-- THE INPUT follows --
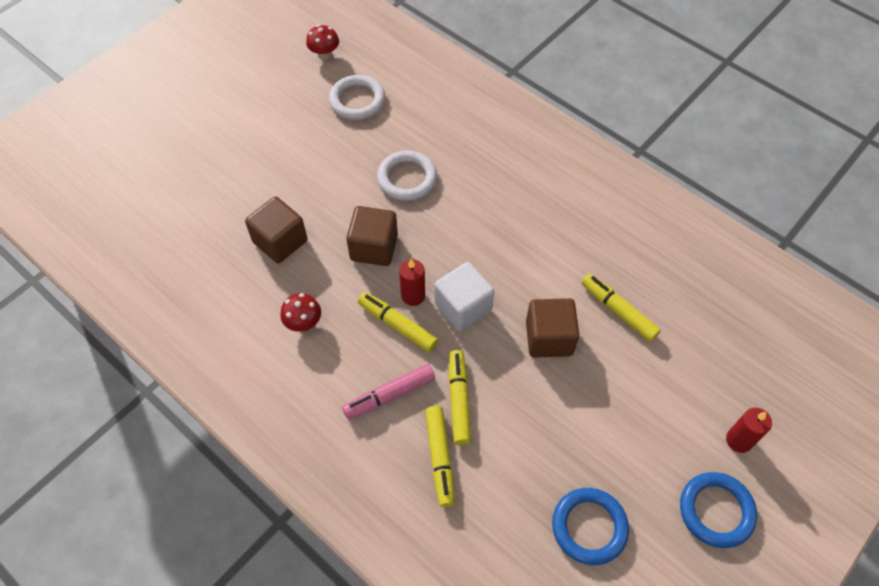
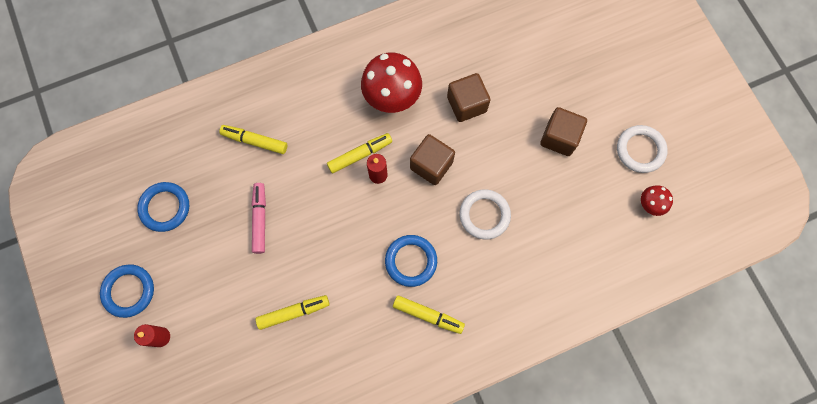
camera: 115 degrees right, 15 degrees up
(303, 323) = (392, 97): red mushroom -> red mushroom, size x2.02
(357, 100) = (584, 210): white ring -> white ring (640, 150)
(389, 395) = (312, 129): pink marker -> pink marker (260, 219)
(459, 400) = (286, 170): yellow marker -> yellow marker (428, 315)
(463, 307) = (352, 204): white cube -> none
(495, 224) = (411, 261): none -> blue ring
(549, 338) = (298, 251): brown cube -> brown cube (559, 138)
-- THE INPUT concluded --
◆ YOUR INSTRUCTIONS ◆
Begin with the line above that has "(357, 100) = (584, 210): white" and continue through the line that has "(495, 224) = (411, 261): none -> blue ring", setting each one down exactly. Stop there.

◆ ANSWER FOR THE TASK ◆
(357, 100) = (584, 210): white ring -> white ring (640, 150)
(389, 395) = (312, 129): pink marker -> pink marker (260, 219)
(459, 400) = (286, 170): yellow marker -> yellow marker (428, 315)
(463, 307) = (352, 204): white cube -> none
(495, 224) = (411, 261): none -> blue ring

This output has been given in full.